### Work to complete
Pictures stay out. Everything else in the entries is copied exactly.

### Data to use
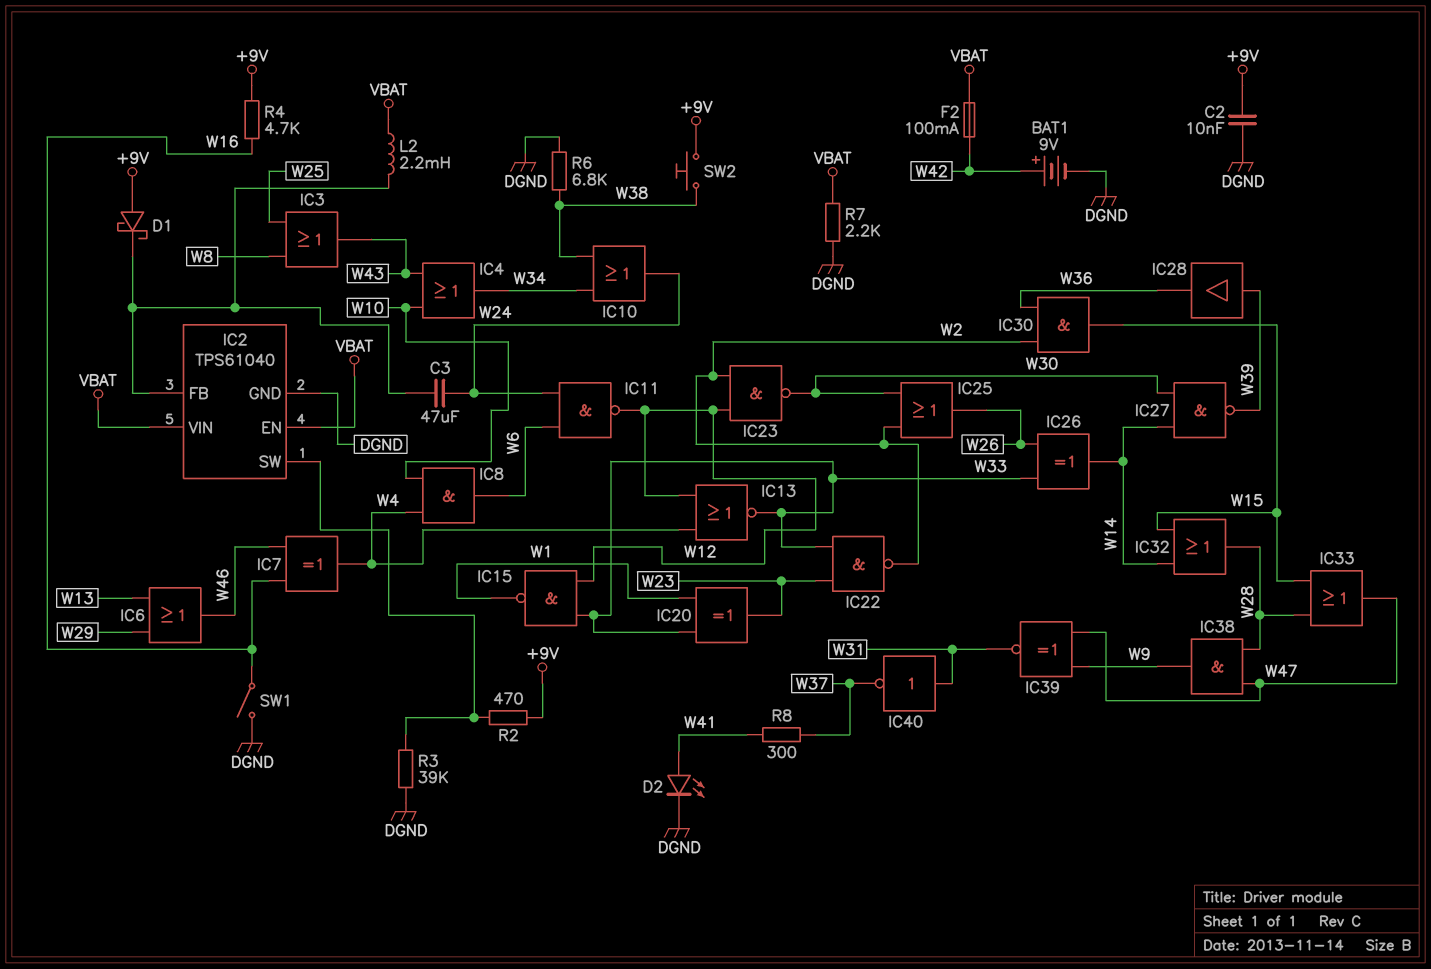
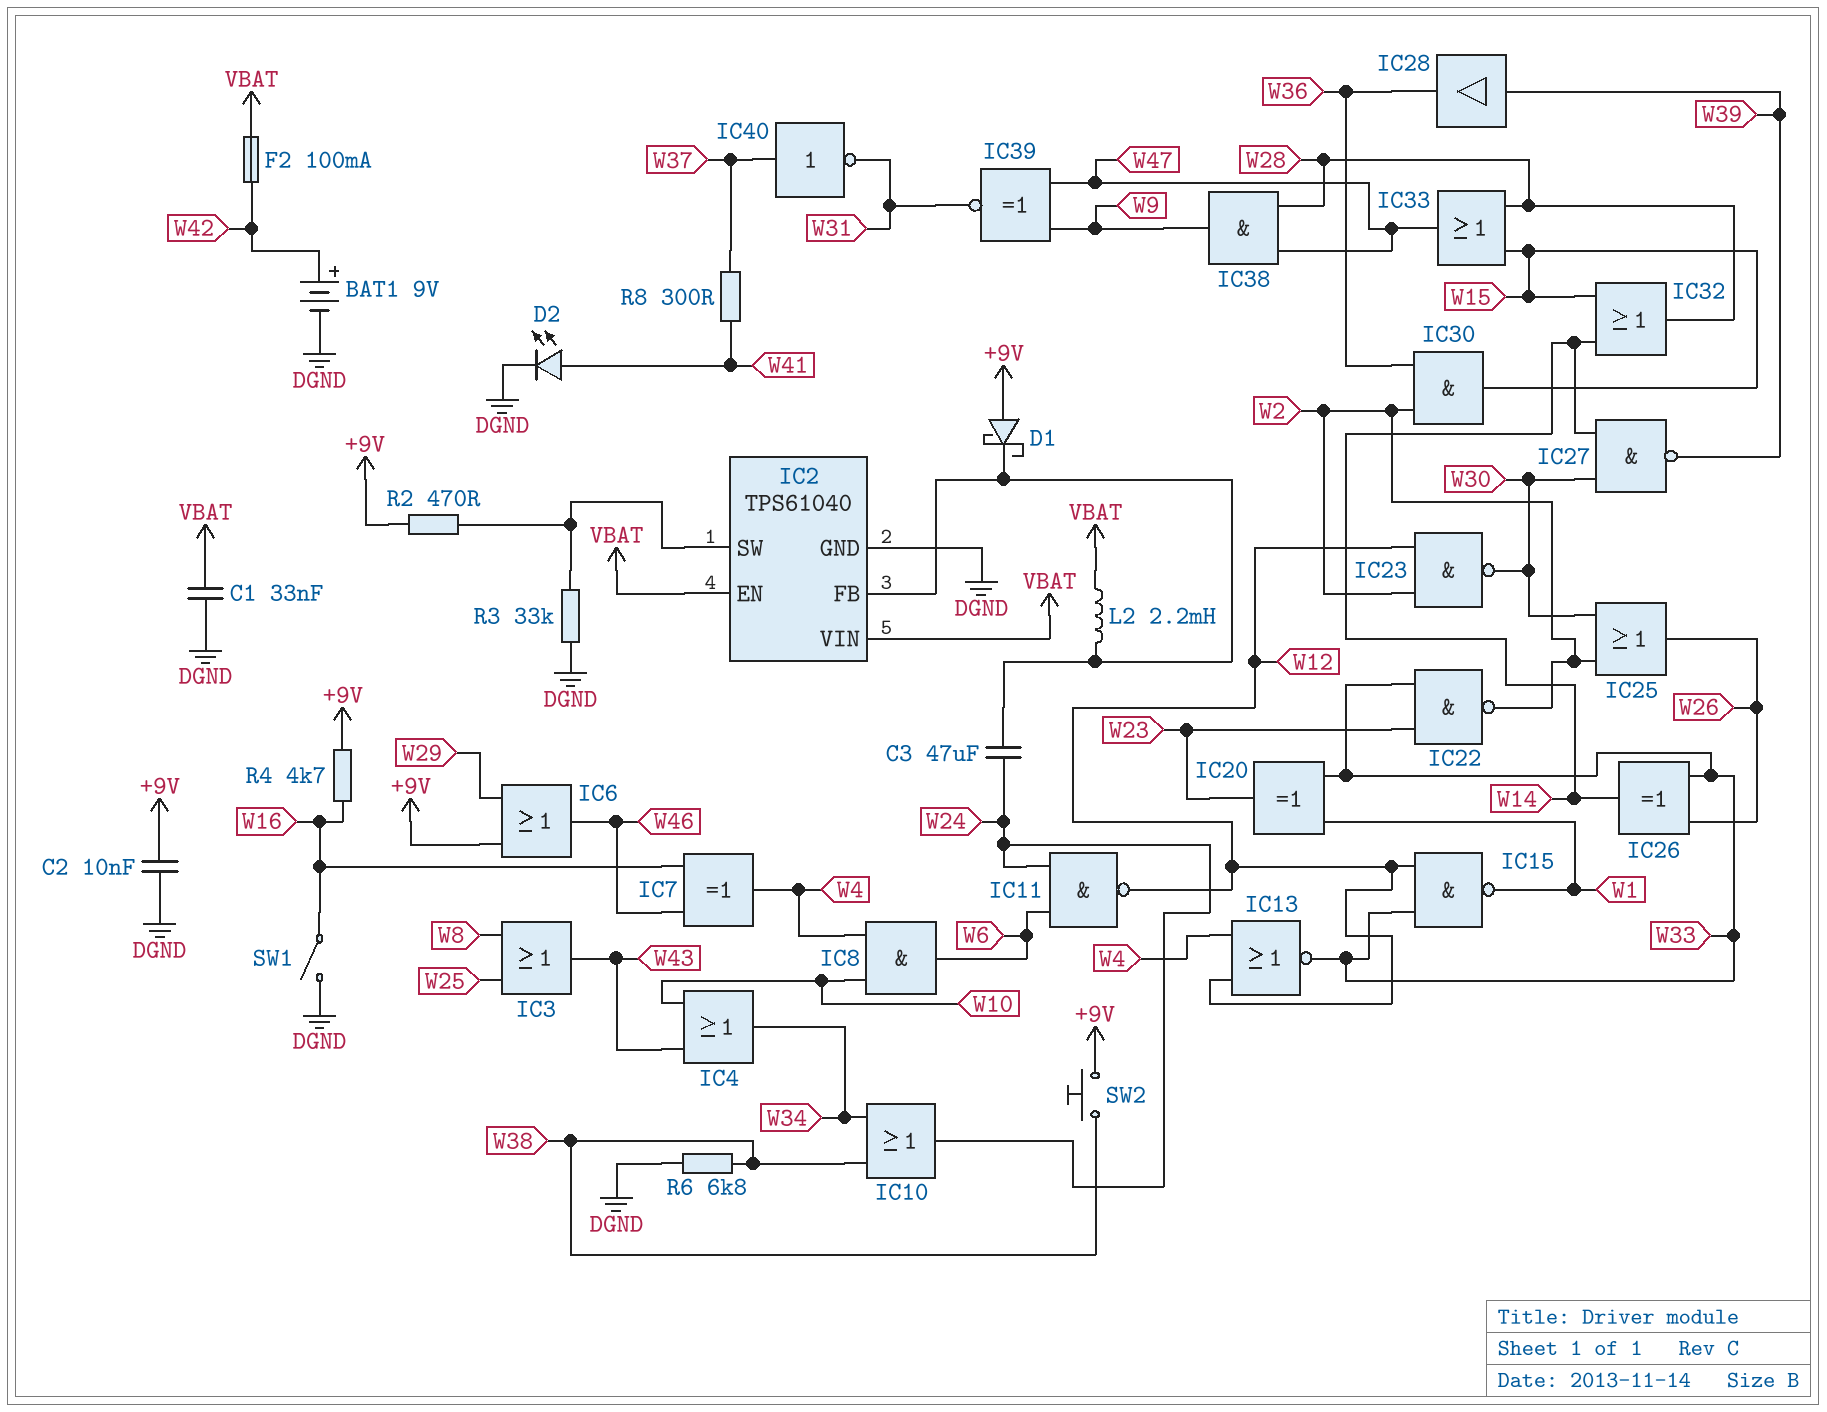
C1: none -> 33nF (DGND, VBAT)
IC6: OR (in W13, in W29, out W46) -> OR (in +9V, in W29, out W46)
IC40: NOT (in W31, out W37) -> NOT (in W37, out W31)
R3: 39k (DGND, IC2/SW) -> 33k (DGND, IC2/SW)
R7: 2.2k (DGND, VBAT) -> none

### Expected output
C1: none -> 33nF (DGND, VBAT)
IC6: OR (in W13, in W29, out W46) -> OR (in +9V, in W29, out W46)
IC40: NOT (in W31, out W37) -> NOT (in W37, out W31)
R3: 39k (DGND, IC2/SW) -> 33k (DGND, IC2/SW)
R7: 2.2k (DGND, VBAT) -> none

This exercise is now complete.